Arrange all of the rows below as a two-column Markdown table, with Index holding each row's number and Line holding the row itself. Leave out any blank lines.

_RECORDS SHOWN_
<<<<
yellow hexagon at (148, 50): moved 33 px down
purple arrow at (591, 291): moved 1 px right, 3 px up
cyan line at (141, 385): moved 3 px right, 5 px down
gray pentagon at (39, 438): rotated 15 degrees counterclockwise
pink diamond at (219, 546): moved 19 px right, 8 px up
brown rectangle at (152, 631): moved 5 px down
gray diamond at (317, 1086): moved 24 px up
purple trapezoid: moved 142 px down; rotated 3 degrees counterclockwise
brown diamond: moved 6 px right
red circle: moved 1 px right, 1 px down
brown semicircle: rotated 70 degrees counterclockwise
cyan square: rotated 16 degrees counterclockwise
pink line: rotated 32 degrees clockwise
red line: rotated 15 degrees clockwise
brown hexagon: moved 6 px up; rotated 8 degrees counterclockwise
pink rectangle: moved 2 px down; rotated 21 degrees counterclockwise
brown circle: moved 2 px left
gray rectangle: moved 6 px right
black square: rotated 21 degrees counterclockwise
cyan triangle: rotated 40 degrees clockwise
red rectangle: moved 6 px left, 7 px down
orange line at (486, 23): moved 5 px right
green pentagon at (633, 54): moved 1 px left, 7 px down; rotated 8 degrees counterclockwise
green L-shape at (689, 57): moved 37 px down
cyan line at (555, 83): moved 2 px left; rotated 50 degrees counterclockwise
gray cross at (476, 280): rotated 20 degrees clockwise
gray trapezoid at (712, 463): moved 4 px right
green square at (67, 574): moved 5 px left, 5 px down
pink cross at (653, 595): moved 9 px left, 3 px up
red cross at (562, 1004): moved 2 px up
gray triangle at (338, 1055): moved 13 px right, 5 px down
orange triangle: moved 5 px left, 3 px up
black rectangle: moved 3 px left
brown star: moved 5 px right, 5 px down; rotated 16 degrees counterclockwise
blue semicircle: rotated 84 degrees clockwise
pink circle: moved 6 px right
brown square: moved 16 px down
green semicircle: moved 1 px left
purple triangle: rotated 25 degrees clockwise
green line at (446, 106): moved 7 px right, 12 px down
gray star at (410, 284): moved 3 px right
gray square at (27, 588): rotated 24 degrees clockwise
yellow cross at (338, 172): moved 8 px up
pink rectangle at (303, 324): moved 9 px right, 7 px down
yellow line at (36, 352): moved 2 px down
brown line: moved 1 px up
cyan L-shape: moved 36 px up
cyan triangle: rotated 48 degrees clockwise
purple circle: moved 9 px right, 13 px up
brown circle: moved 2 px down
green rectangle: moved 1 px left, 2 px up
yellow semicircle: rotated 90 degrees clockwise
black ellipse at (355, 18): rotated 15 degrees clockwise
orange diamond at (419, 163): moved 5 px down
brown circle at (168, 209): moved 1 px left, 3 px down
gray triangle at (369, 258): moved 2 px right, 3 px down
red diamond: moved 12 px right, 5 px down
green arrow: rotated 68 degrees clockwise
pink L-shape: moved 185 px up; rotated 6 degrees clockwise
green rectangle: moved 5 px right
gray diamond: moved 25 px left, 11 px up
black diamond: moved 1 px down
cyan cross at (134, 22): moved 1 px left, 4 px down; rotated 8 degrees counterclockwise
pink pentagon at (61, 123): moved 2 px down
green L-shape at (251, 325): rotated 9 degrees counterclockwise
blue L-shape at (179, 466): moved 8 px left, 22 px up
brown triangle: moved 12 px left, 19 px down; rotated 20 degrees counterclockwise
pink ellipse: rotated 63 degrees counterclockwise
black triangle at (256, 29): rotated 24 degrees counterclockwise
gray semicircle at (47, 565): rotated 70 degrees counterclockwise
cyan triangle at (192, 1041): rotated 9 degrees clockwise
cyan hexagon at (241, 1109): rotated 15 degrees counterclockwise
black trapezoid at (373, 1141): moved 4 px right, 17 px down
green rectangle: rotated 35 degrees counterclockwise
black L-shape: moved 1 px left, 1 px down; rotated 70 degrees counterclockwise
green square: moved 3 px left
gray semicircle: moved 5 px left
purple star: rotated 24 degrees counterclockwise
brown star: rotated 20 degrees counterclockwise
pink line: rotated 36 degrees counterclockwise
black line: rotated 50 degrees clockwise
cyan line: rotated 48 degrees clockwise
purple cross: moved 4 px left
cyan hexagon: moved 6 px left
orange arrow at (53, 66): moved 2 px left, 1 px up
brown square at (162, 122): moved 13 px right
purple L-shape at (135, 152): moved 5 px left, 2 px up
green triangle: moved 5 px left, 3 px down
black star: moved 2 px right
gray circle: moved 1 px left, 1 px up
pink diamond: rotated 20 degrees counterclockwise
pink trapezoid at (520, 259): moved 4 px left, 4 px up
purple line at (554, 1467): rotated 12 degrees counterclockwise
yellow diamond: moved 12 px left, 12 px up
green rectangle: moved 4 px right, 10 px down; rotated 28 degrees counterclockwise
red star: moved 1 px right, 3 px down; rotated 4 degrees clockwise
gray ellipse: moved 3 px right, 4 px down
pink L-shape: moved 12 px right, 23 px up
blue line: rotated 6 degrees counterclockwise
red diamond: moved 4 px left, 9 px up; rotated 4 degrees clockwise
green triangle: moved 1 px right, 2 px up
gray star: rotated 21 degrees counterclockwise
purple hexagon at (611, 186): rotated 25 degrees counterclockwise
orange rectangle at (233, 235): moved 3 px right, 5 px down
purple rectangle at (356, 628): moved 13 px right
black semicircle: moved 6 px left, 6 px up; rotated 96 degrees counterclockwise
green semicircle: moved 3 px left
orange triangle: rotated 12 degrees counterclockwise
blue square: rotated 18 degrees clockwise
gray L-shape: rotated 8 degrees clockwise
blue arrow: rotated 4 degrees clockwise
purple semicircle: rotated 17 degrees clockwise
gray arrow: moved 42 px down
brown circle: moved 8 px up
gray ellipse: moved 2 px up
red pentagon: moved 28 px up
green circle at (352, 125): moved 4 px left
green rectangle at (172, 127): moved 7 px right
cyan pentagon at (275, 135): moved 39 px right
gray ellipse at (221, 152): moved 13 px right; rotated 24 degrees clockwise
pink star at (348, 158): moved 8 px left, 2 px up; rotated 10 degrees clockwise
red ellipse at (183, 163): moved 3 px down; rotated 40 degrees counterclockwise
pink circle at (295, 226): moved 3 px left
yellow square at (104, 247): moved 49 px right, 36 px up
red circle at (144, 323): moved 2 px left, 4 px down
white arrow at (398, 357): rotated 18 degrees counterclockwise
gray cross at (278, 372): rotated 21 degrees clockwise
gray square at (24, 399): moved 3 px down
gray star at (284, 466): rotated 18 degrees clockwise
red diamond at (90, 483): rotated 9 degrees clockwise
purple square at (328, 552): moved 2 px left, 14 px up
>>>>
_RESPONSE_
| Index | Line |
|---|---|
| 1 | yellow hexagon at (148, 50): moved 33 px down |
| 2 | purple arrow at (591, 291): moved 1 px right, 3 px up |
| 3 | cyan line at (141, 385): moved 3 px right, 5 px down |
| 4 | gray pentagon at (39, 438): rotated 15 degrees counterclockwise |
| 5 | pink diamond at (219, 546): moved 19 px right, 8 px up |
| 6 | brown rectangle at (152, 631): moved 5 px down |
| 7 | gray diamond at (317, 1086): moved 24 px up |
| 8 | purple trapezoid: moved 142 px down; rotated 3 degrees counterclockwise |
| 9 | brown diamond: moved 6 px right |
| 10 | red circle: moved 1 px right, 1 px down |
| 11 | brown semicircle: rotated 70 degrees counterclockwise |
| 12 | cyan square: rotated 16 degrees counterclockwise |
| 13 | pink line: rotated 32 degrees clockwise |
| 14 | red line: rotated 15 degrees clockwise |
| 15 | brown hexagon: moved 6 px up; rotated 8 degrees counterclockwise |
| 16 | pink rectangle: moved 2 px down; rotated 21 degrees counterclockwise |
| 17 | brown circle: moved 2 px left |
| 18 | gray rectangle: moved 6 px right |
| 19 | black square: rotated 21 degrees counterclockwise |
| 20 | cyan triangle: rotated 40 degrees clockwise |
| 21 | red rectangle: moved 6 px left, 7 px down |
| 22 | orange line at (486, 23): moved 5 px right |
| 23 | green pentagon at (633, 54): moved 1 px left, 7 px down; rotated 8 degrees counterclockwise |
| 24 | green L-shape at (689, 57): moved 37 px down |
| 25 | cyan line at (555, 83): moved 2 px left; rotated 50 degrees counterclockwise |
| 26 | gray cross at (476, 280): rotated 20 degrees clockwise |
| 27 | gray trapezoid at (712, 463): moved 4 px right |
| 28 | green square at (67, 574): moved 5 px left, 5 px down |
| 29 | pink cross at (653, 595): moved 9 px left, 3 px up |
| 30 | red cross at (562, 1004): moved 2 px up |
| 31 | gray triangle at (338, 1055): moved 13 px right, 5 px down |
| 32 | orange triangle: moved 5 px left, 3 px up |
| 33 | black rectangle: moved 3 px left |
| 34 | brown star: moved 5 px right, 5 px down; rotated 16 degrees counterclockwise |
| 35 | blue semicircle: rotated 84 degrees clockwise |
| 36 | pink circle: moved 6 px right |
| 37 | brown square: moved 16 px down |
| 38 | green semicircle: moved 1 px left |
| 39 | purple triangle: rotated 25 degrees clockwise |
| 40 | green line at (446, 106): moved 7 px right, 12 px down |
| 41 | gray star at (410, 284): moved 3 px right |
| 42 | gray square at (27, 588): rotated 24 degrees clockwise |
| 43 | yellow cross at (338, 172): moved 8 px up |
| 44 | pink rectangle at (303, 324): moved 9 px right, 7 px down |
| 45 | yellow line at (36, 352): moved 2 px down |
| 46 | brown line: moved 1 px up |
| 47 | cyan L-shape: moved 36 px up |
| 48 | cyan triangle: rotated 48 degrees clockwise |
| 49 | purple circle: moved 9 px right, 13 px up |
| 50 | brown circle: moved 2 px down |
| 51 | green rectangle: moved 1 px left, 2 px up |
| 52 | yellow semicircle: rotated 90 degrees clockwise |
| 53 | black ellipse at (355, 18): rotated 15 degrees clockwise |
| 54 | orange diamond at (419, 163): moved 5 px down |
| 55 | brown circle at (168, 209): moved 1 px left, 3 px down |
| 56 | gray triangle at (369, 258): moved 2 px right, 3 px down |
| 57 | red diamond: moved 12 px right, 5 px down |
| 58 | green arrow: rotated 68 degrees clockwise |
| 59 | pink L-shape: moved 185 px up; rotated 6 degrees clockwise |
| 60 | green rectangle: moved 5 px right |
| 61 | gray diamond: moved 25 px left, 11 px up |
| 62 | black diamond: moved 1 px down |
| 63 | cyan cross at (134, 22): moved 1 px left, 4 px down; rotated 8 degrees counterclockwise |
| 64 | pink pentagon at (61, 123): moved 2 px down |
| 65 | green L-shape at (251, 325): rotated 9 degrees counterclockwise |
| 66 | blue L-shape at (179, 466): moved 8 px left, 22 px up |
| 67 | brown triangle: moved 12 px left, 19 px down; rotated 20 degrees counterclockwise |
| 68 | pink ellipse: rotated 63 degrees counterclockwise |
| 69 | black triangle at (256, 29): rotated 24 degrees counterclockwise |
| 70 | gray semicircle at (47, 565): rotated 70 degrees counterclockwise |
| 71 | cyan triangle at (192, 1041): rotated 9 degrees clockwise |
| 72 | cyan hexagon at (241, 1109): rotated 15 degrees counterclockwise |
| 73 | black trapezoid at (373, 1141): moved 4 px right, 17 px down |
| 74 | green rectangle: rotated 35 degrees counterclockwise |
| 75 | black L-shape: moved 1 px left, 1 px down; rotated 70 degrees counterclockwise |
| 76 | green square: moved 3 px left |
| 77 | gray semicircle: moved 5 px left |
| 78 | purple star: rotated 24 degrees counterclockwise |
| 79 | brown star: rotated 20 degrees counterclockwise |
| 80 | pink line: rotated 36 degrees counterclockwise |
| 81 | black line: rotated 50 degrees clockwise |
| 82 | cyan line: rotated 48 degrees clockwise |
| 83 | purple cross: moved 4 px left |
| 84 | cyan hexagon: moved 6 px left |
| 85 | orange arrow at (53, 66): moved 2 px left, 1 px up |
| 86 | brown square at (162, 122): moved 13 px right |
| 87 | purple L-shape at (135, 152): moved 5 px left, 2 px up |
| 88 | green triangle: moved 5 px left, 3 px down |
| 89 | black star: moved 2 px right |
| 90 | gray circle: moved 1 px left, 1 px up |
| 91 | pink diamond: rotated 20 degrees counterclockwise |
| 92 | pink trapezoid at (520, 259): moved 4 px left, 4 px up |
| 93 | purple line at (554, 1467): rotated 12 degrees counterclockwise |
| 94 | yellow diamond: moved 12 px left, 12 px up |
| 95 | green rectangle: moved 4 px right, 10 px down; rotated 28 degrees counterclockwise |
| 96 | red star: moved 1 px right, 3 px down; rotated 4 degrees clockwise |
| 97 | gray ellipse: moved 3 px right, 4 px down |
| 98 | pink L-shape: moved 12 px right, 23 px up |
| 99 | blue line: rotated 6 degrees counterclockwise |
| 100 | red diamond: moved 4 px left, 9 px up; rotated 4 degrees clockwise |
| 101 | green triangle: moved 1 px right, 2 px up |
| 102 | gray star: rotated 21 degrees counterclockwise |
| 103 | purple hexagon at (611, 186): rotated 25 degrees counterclockwise |
| 104 | orange rectangle at (233, 235): moved 3 px right, 5 px down |
| 105 | purple rectangle at (356, 628): moved 13 px right |
| 106 | black semicircle: moved 6 px left, 6 px up; rotated 96 degrees counterclockwise |
| 107 | green semicircle: moved 3 px left |
| 108 | orange triangle: rotated 12 degrees counterclockwise |
| 109 | blue square: rotated 18 degrees clockwise |
| 110 | gray L-shape: rotated 8 degrees clockwise |
| 111 | blue arrow: rotated 4 degrees clockwise |
| 112 | purple semicircle: rotated 17 degrees clockwise |
| 113 | gray arrow: moved 42 px down |
| 114 | brown circle: moved 8 px up |
| 115 | gray ellipse: moved 2 px up |
| 116 | red pentagon: moved 28 px up |
| 117 | green circle at (352, 125): moved 4 px left |
| 118 | green rectangle at (172, 127): moved 7 px right |
| 119 | cyan pentagon at (275, 135): moved 39 px right |
| 120 | gray ellipse at (221, 152): moved 13 px right; rotated 24 degrees clockwise |
| 121 | pink star at (348, 158): moved 8 px left, 2 px up; rotated 10 degrees clockwise |
| 122 | red ellipse at (183, 163): moved 3 px down; rotated 40 degrees counterclockwise |
| 123 | pink circle at (295, 226): moved 3 px left |
| 124 | yellow square at (104, 247): moved 49 px right, 36 px up |
| 125 | red circle at (144, 323): moved 2 px left, 4 px down |
| 126 | white arrow at (398, 357): rotated 18 degrees counterclockwise |
| 127 | gray cross at (278, 372): rotated 21 degrees clockwise |
| 128 | gray square at (24, 399): moved 3 px down |
| 129 | gray star at (284, 466): rotated 18 degrees clockwise |
| 130 | red diamond at (90, 483): rotated 9 degrees clockwise |
| 131 | purple square at (328, 552): moved 2 px left, 14 px up |